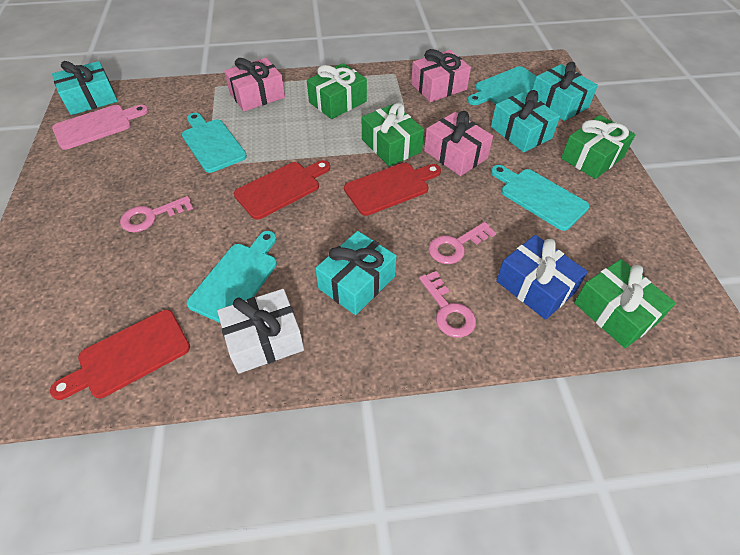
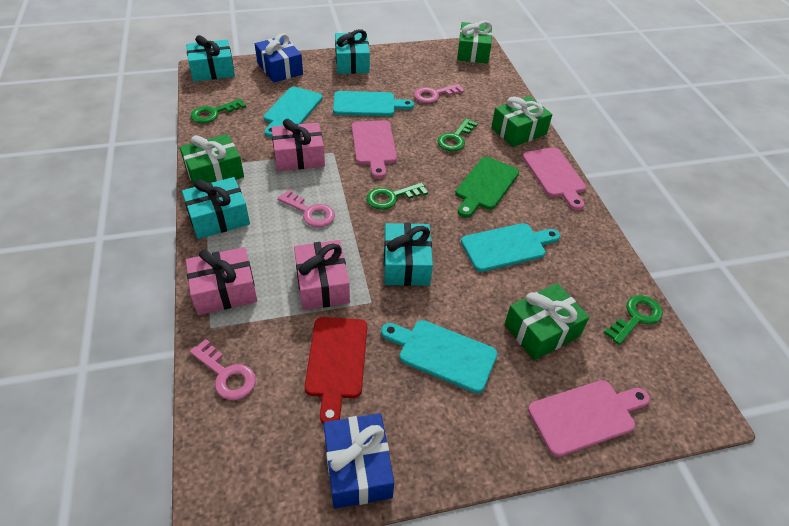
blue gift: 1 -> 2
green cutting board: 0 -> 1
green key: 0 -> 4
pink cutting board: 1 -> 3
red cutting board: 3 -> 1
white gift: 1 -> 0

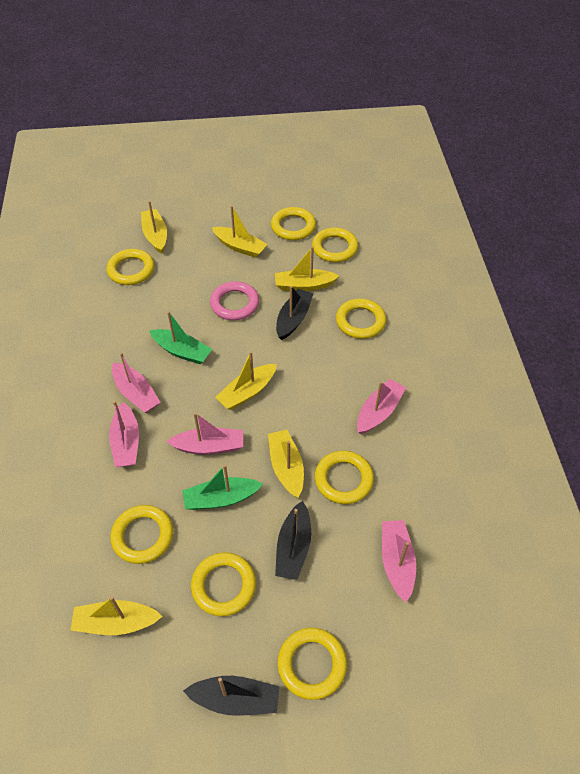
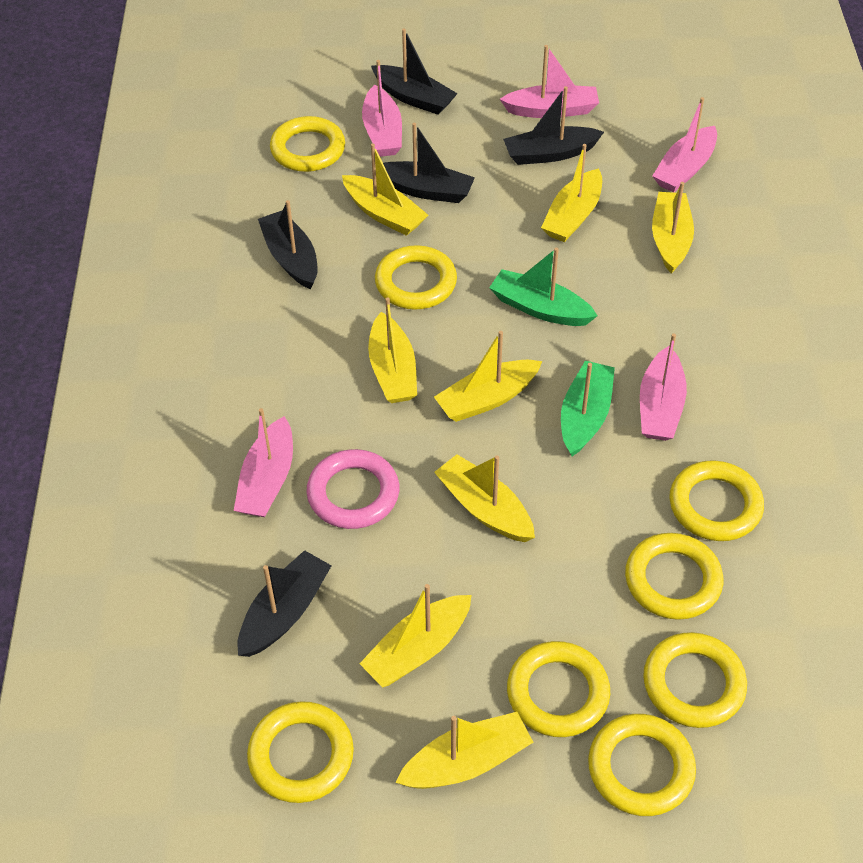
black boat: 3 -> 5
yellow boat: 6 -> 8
...
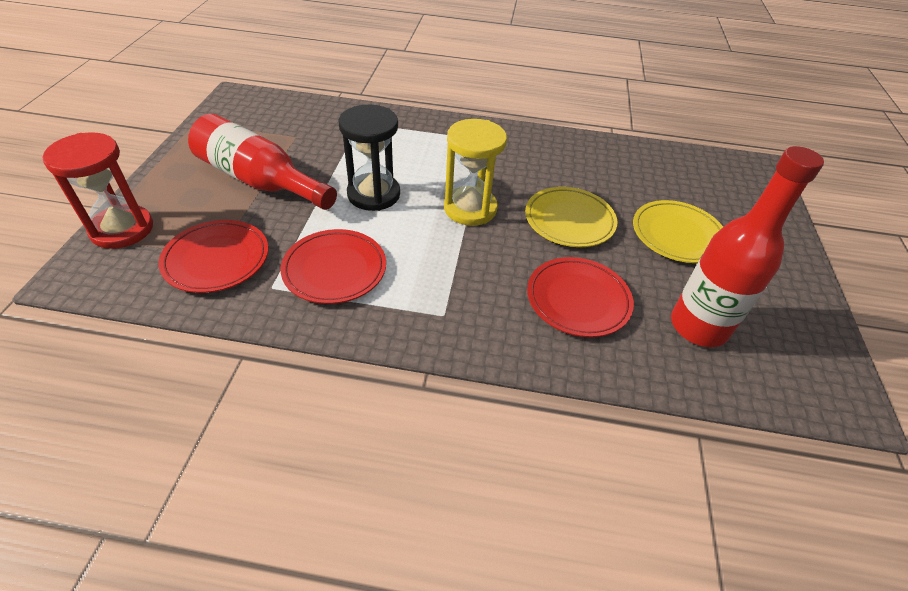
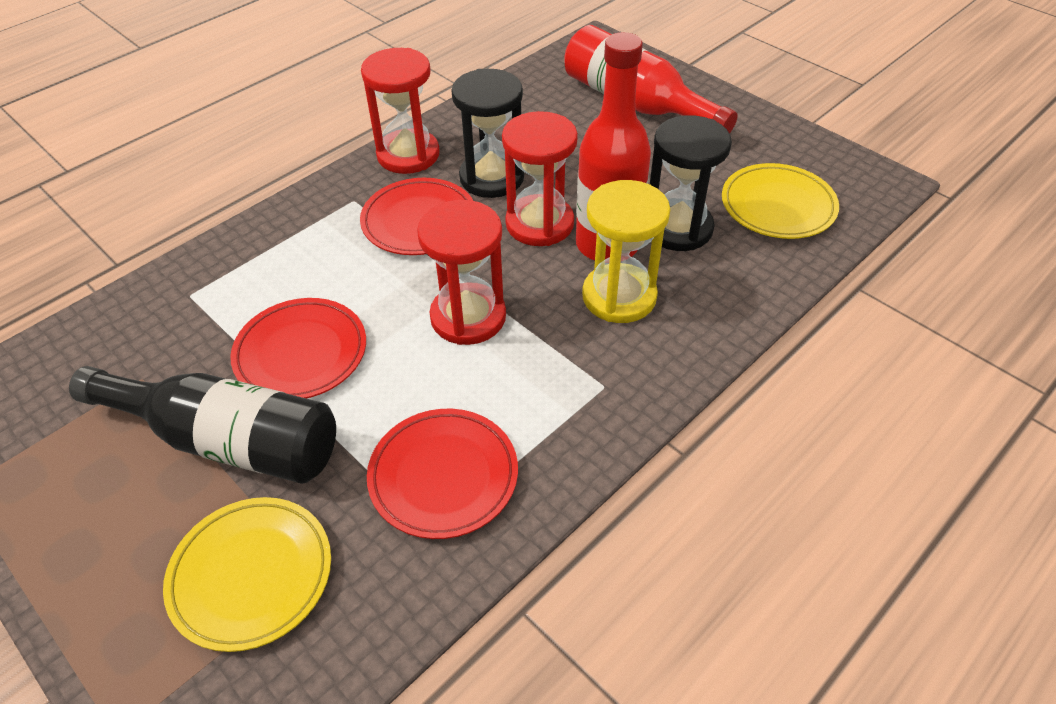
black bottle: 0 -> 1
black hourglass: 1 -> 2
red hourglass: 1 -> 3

■ INSTRUCTIONS TO FOLLOW
Each line holding the word "board" must be copied from the data.

■ RESULT OF THE TASK
green cutting board: 0 -> 1
pink cutting board: 1 -> 3
red cutting board: 3 -> 1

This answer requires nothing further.